* [Exercise details]: Scan the material below for lines with the word "minus" and report how many there are, with nothing added.

* [Records for the task]:
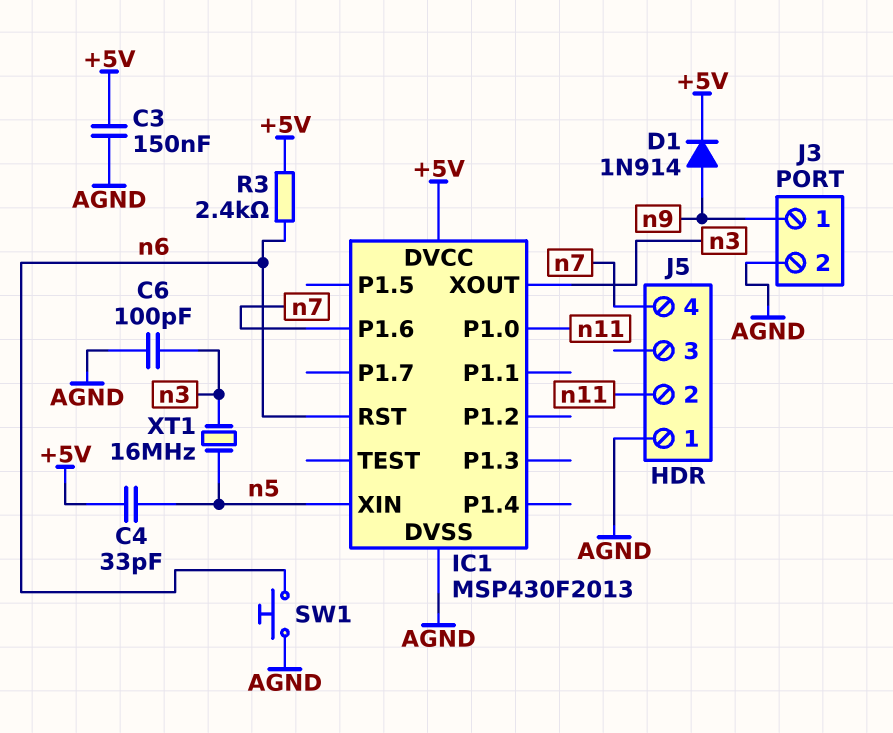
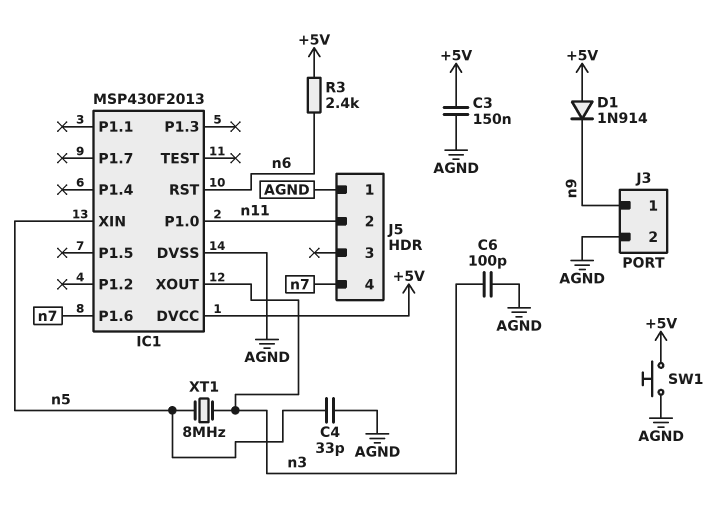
C4: 33pF (+5V, n5) -> 33pF (AGND, n5)
D1: diode 1N914 (A n9, K +5V) -> diode 1N914 (A +5V, K n9)
SW1: button (AGND, n6) -> button (+5V, AGND)
XT1: 16MHz (n3, n5) -> 8MHz (n3, n5)

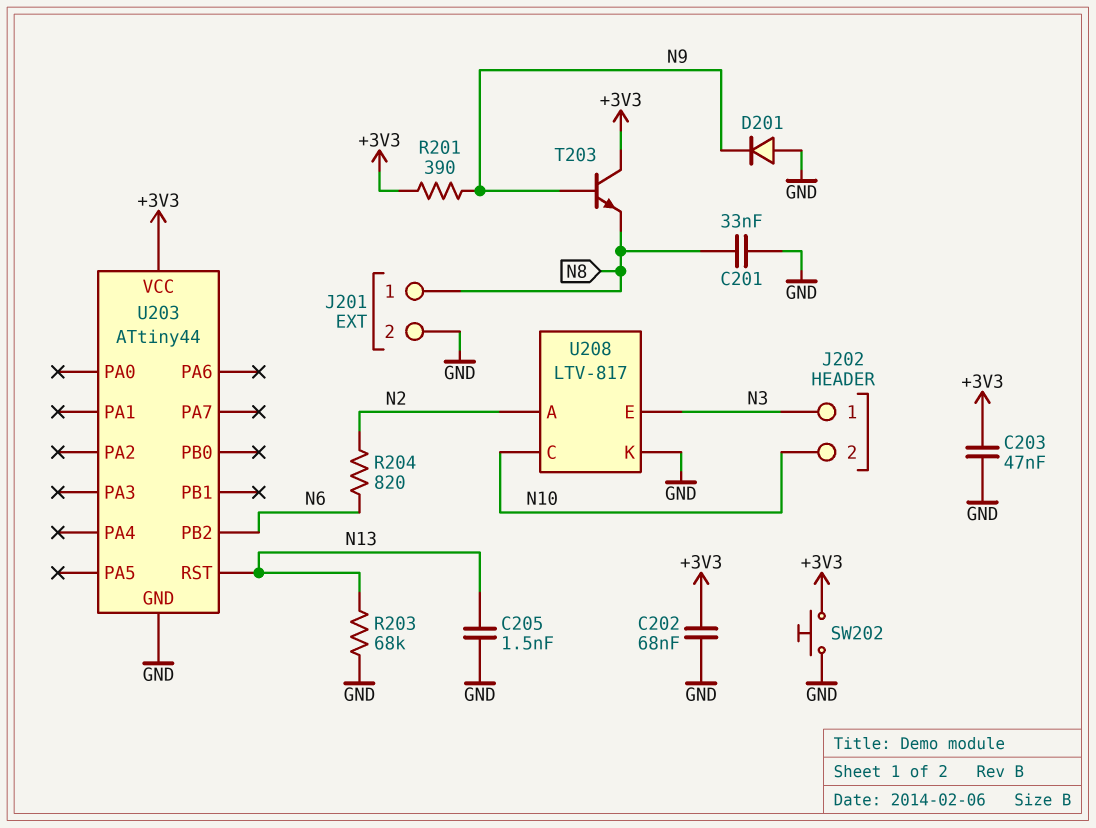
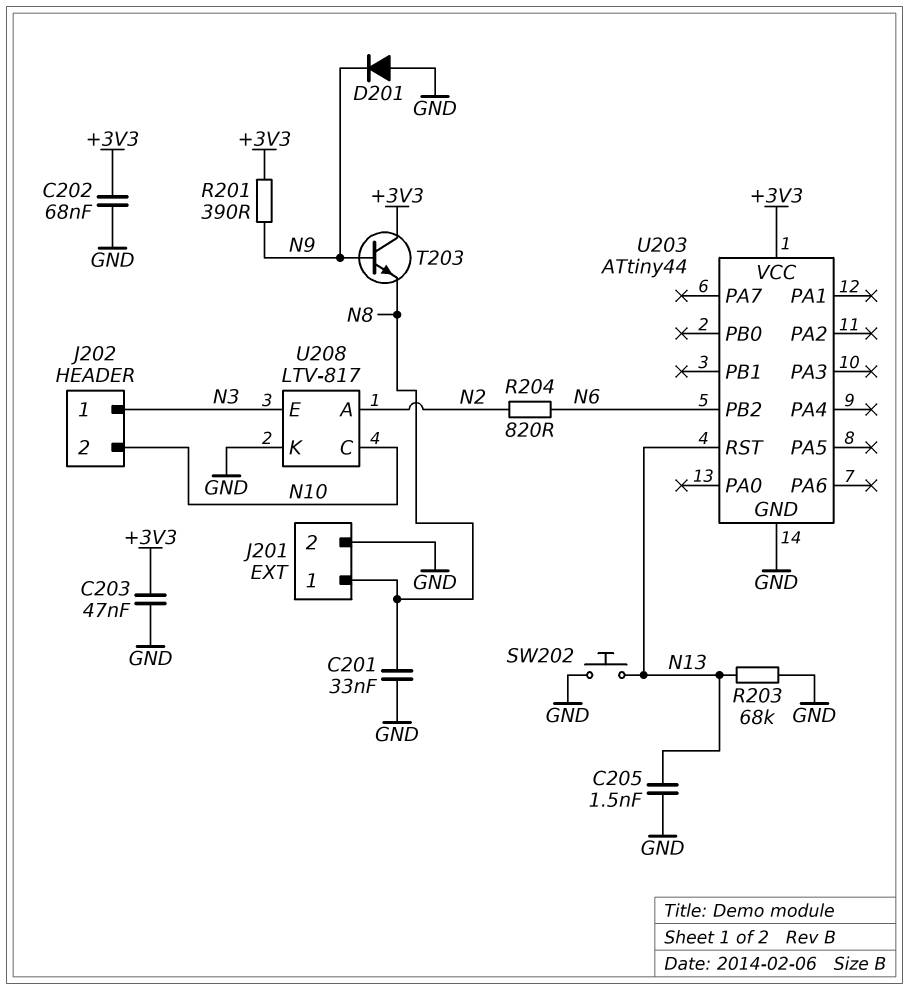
SW202: button (+3V3, GND) -> button (GND, N13)

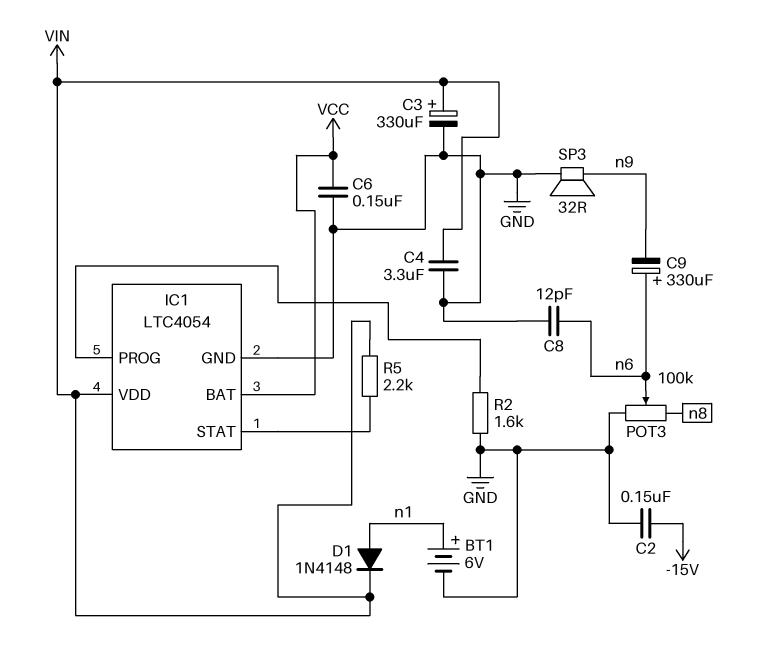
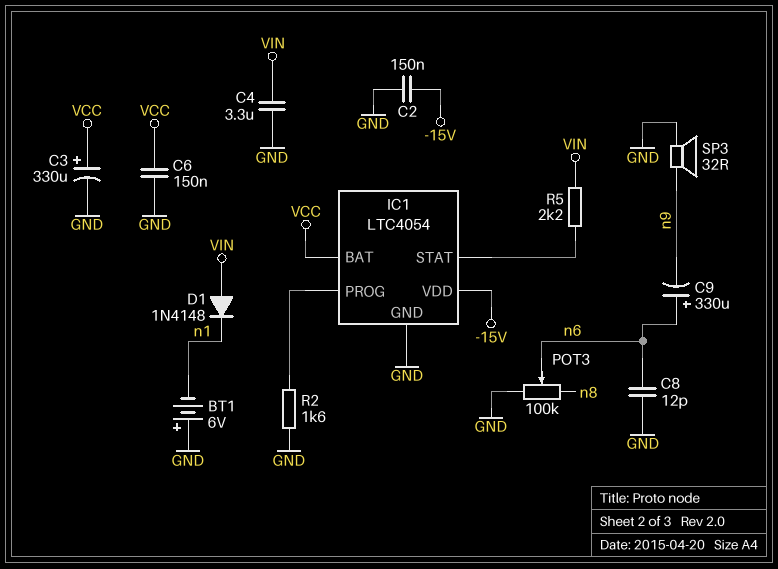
BT1: 6V (plus n1, minus GND) -> 6V (plus GND, minus n1)
C3: 330uF (plus VIN, minus GND) -> 330uF (plus VCC, minus GND)
D1: diode 1N4148 (A n1, K VIN) -> diode 1N4148 (A VIN, K n1)
IC1 pin VDD: VIN -> -15V

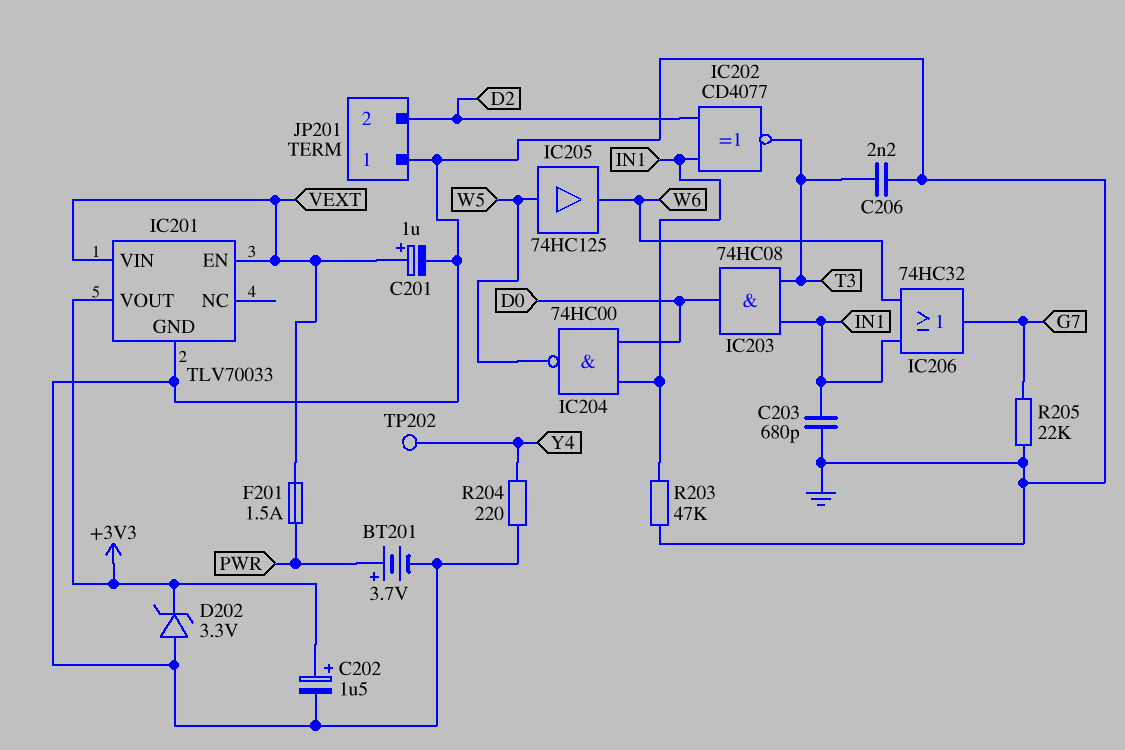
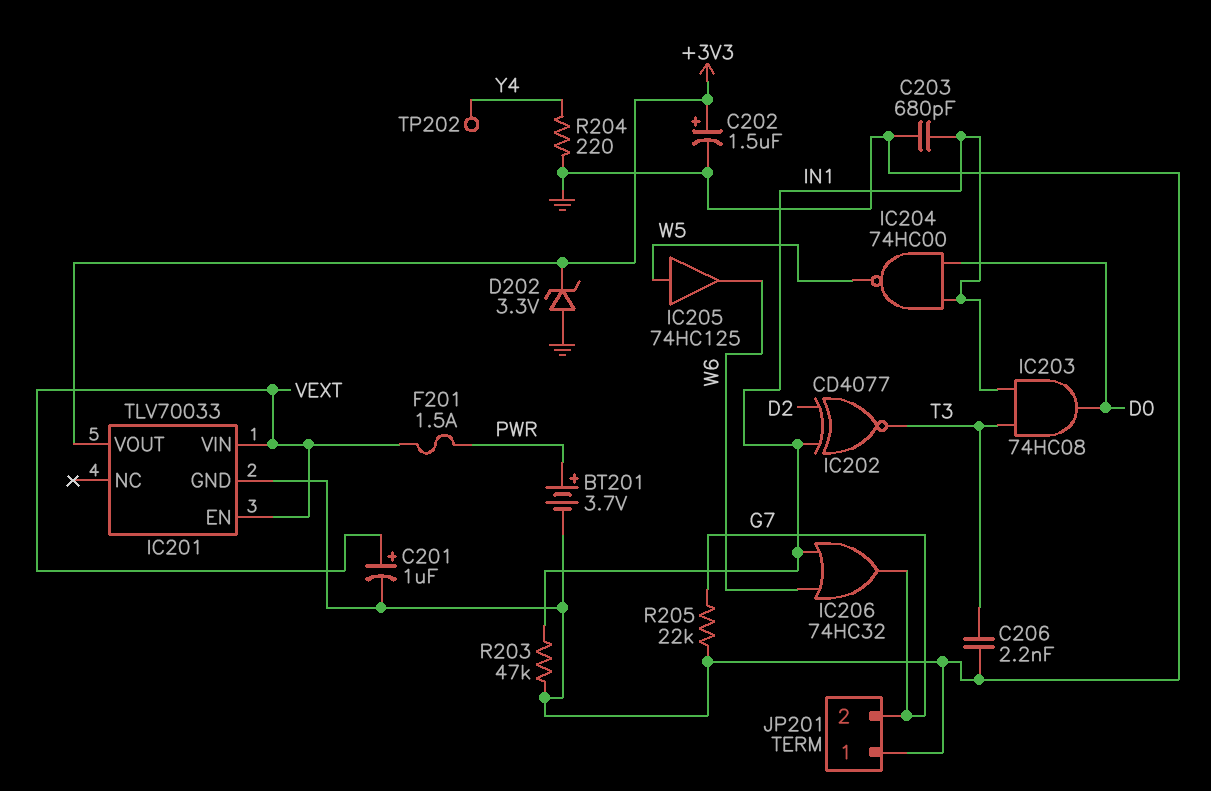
JP201 pin 2: D2 -> G7

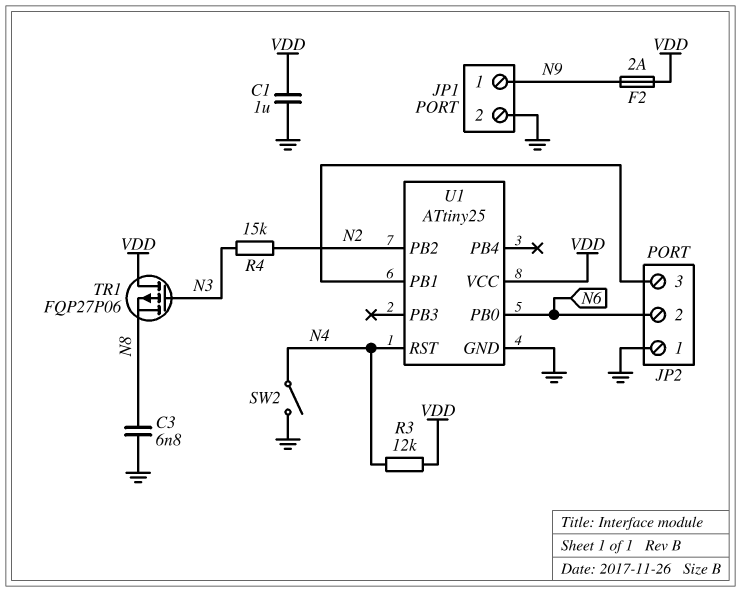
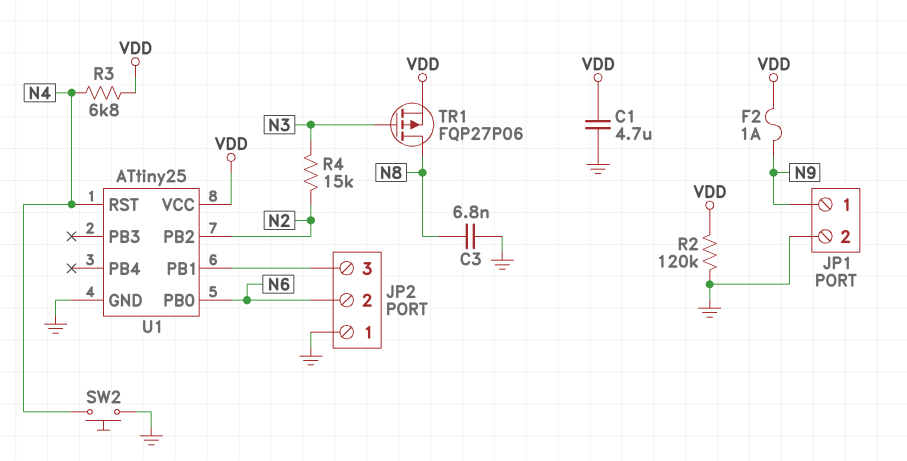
C1: 1uF (GND, VDD) -> 4.7uF (GND, VDD)
F2: 2A (N9, VDD) -> 1A (N9, VDD)
R2: none -> 120k (GND, VDD)
R3: 12k (N4, VDD) -> 6.8k (N4, VDD)
SW2: switch (GND, N4) -> button (GND, N4)
TR1: PMOS FQP27P06 (G N3, D VDD, S N8) -> PMOS FQP27P06 (G N3, D N8, S VDD)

* [Result of this task]: 2